## [Your objective]
Once the data has been read, return all of it precisely as written.

## [Recorded information]
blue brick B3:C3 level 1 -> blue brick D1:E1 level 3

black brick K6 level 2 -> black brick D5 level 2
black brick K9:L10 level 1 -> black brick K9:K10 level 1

## [Response]
blue brick B3:C3 level 1 -> blue brick D1:E1 level 3

black brick K6 level 2 -> black brick D5 level 2
black brick K9:L10 level 1 -> black brick K9:K10 level 1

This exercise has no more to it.